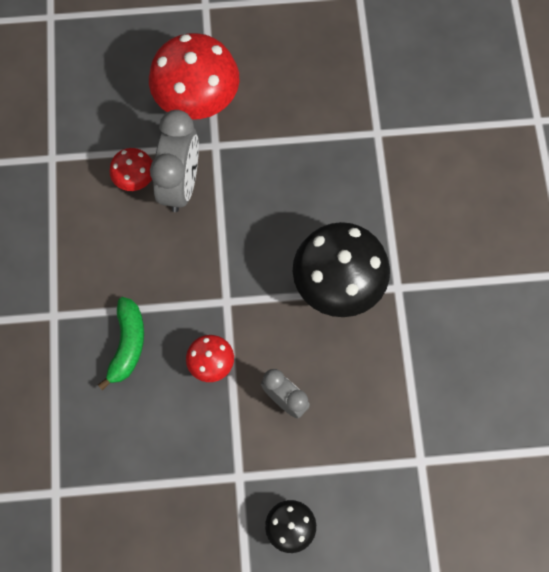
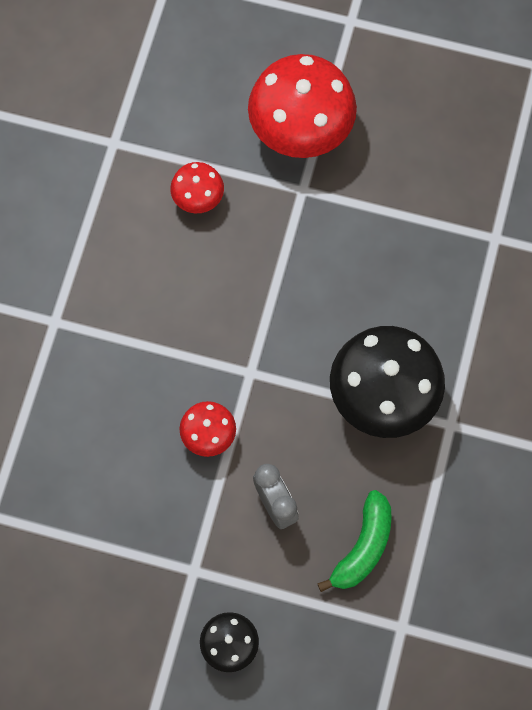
camera: 20 degrees right, 0 degrees up
(127, 344) = (124, 382): green banana -> green banana (363, 547)
(181, 184) = (247, 221): grey clock -> none

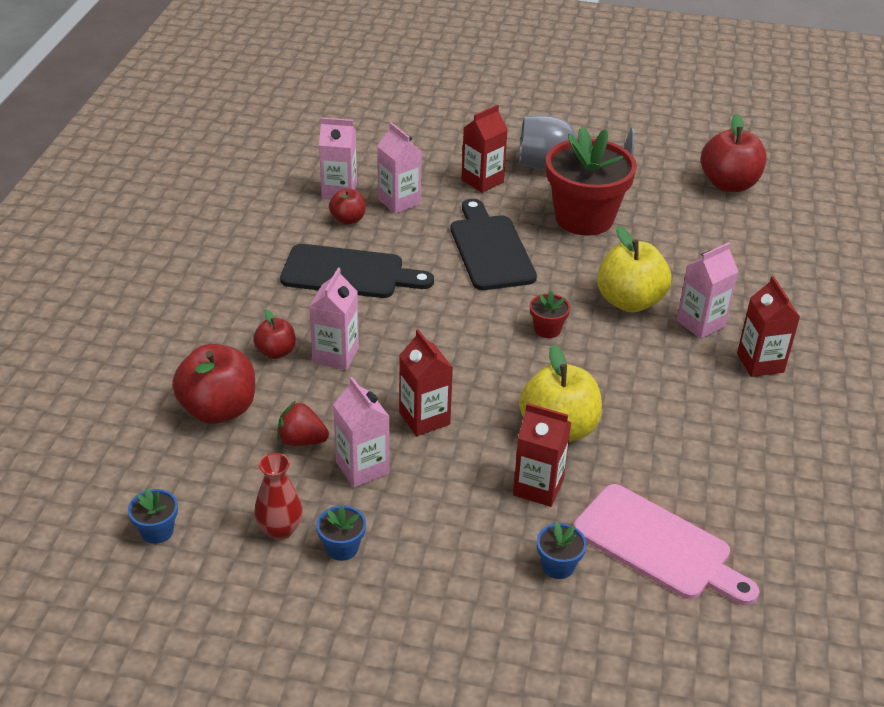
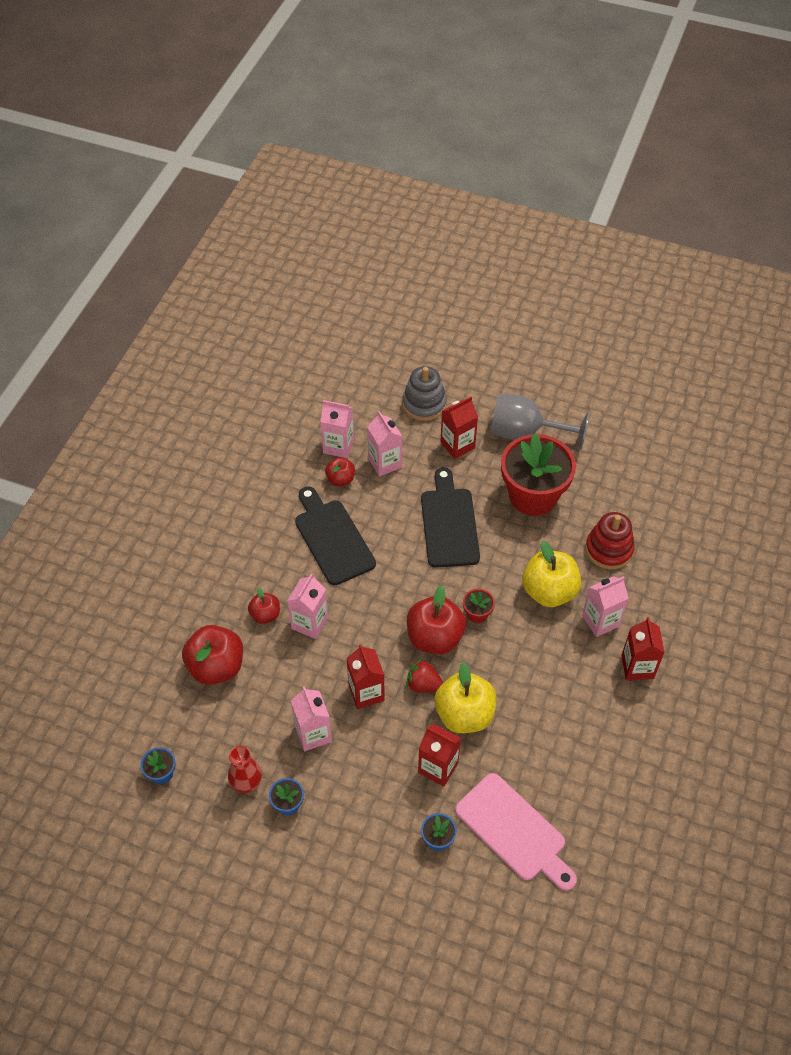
camera: 10 degrees right, 15 degrees up
(302, 440) = (273, 703): red strawberry -> red strawberry (424, 684)
(349, 273) = (332, 538): black cutting board -> black cutting board turned 135 degrees counterclockwise
(434, 149) = (424, 404): none -> grey stacking toy
(688, 258) = (609, 549): none -> red stacking toy
(728, 184) = (664, 468): red apple -> red apple (435, 637)

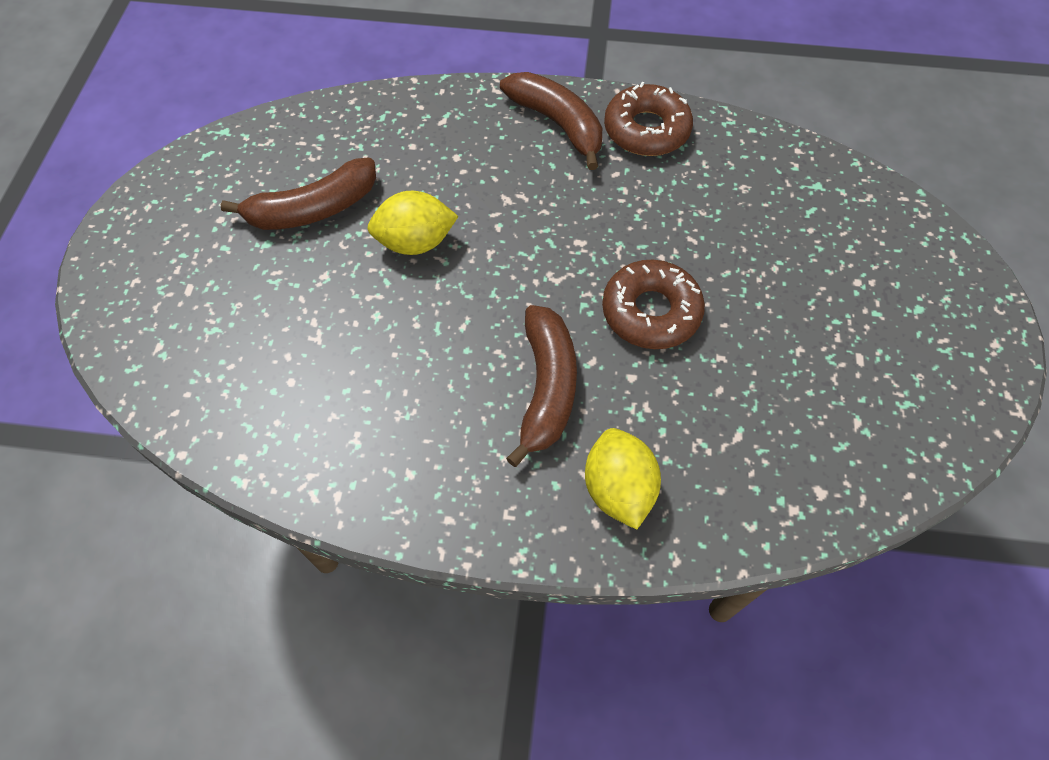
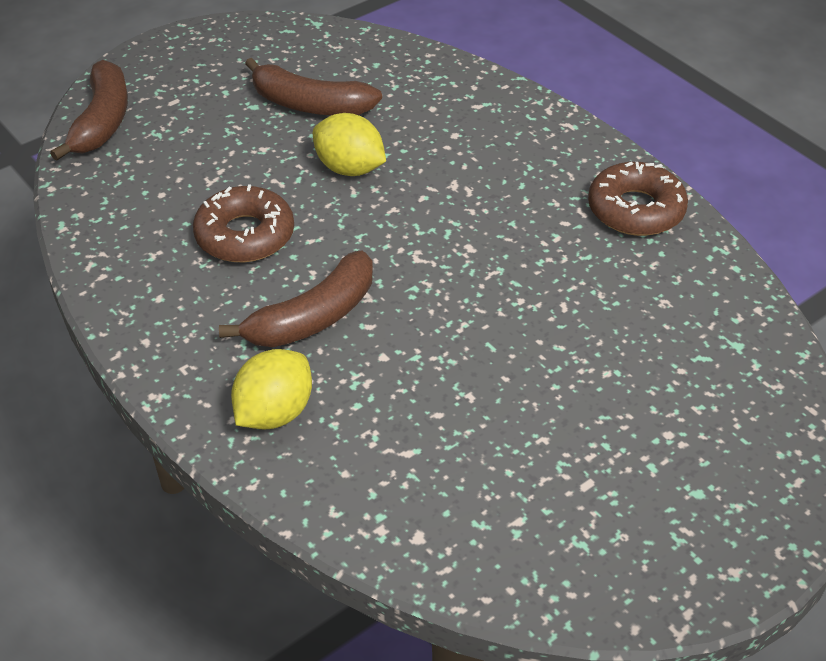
camera: 45 degrees right, 15 degrees down
(557, 124) = (565, 160): brown banana -> brown banana (102, 121)
(651, 312) = (458, 328): brown donut -> brown donut (245, 235)

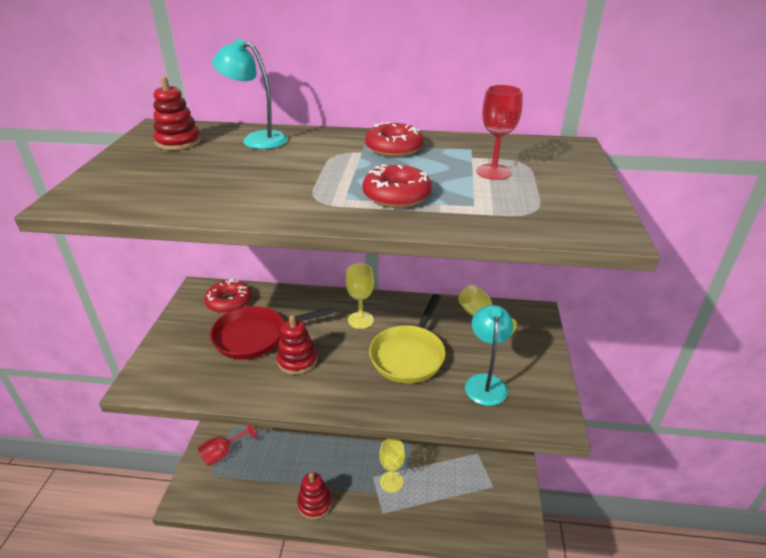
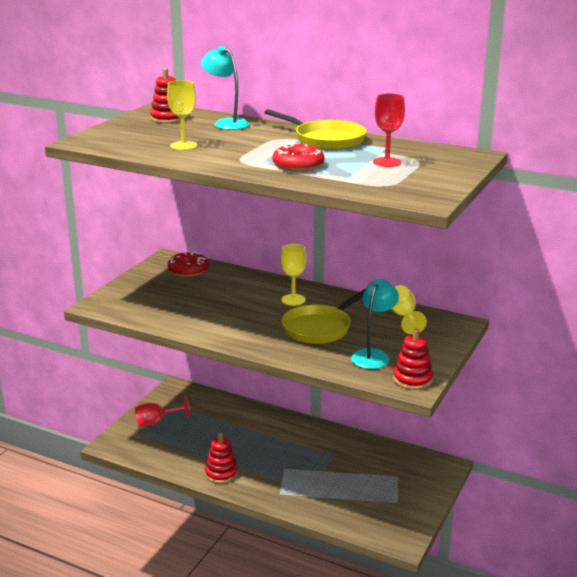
camera: 20 degrees right, 10 degrees down
(255, 336) = (198, 294): red pan -> none
(297, 360) = (224, 314): red stacking toy -> red stacking toy (412, 379)
(391, 482) = (300, 476): yellow goblet -> yellow goblet (183, 146)
(394, 148) = (326, 140): red donut -> yellow pan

________________

Pictures stay out of the copy, while everything else in the records above goes in exactly as written.

camera: 20 degrees right, 0 degrees up
(127, 344) = (124, 382): green banana -> green banana (363, 547)
(181, 184) = (247, 221): grey clock -> none

camera: 10 degrees right, 15 degrees up
(302, 440) = (273, 703): red strawberry -> red strawberry (424, 684)
(349, 273) = (332, 538): black cutting board -> black cutting board turned 135 degrees counterclockwise
(434, 149) = (424, 404): none -> grey stacking toy
(688, 258) = (609, 549): none -> red stacking toy
(728, 184) = (664, 468): red apple -> red apple (435, 637)

camera: 45 degrees right, 15 degrees down
(557, 124) = (565, 160): brown banana -> brown banana (102, 121)
(651, 312) = (458, 328): brown donut -> brown donut (245, 235)

camera: 20 degrees right, 10 degrees down
(255, 336) = (198, 294): red pan -> none
(297, 360) = (224, 314): red stacking toy -> red stacking toy (412, 379)
(391, 482) = (300, 476): yellow goblet -> yellow goblet (183, 146)
(394, 148) = (326, 140): red donut -> yellow pan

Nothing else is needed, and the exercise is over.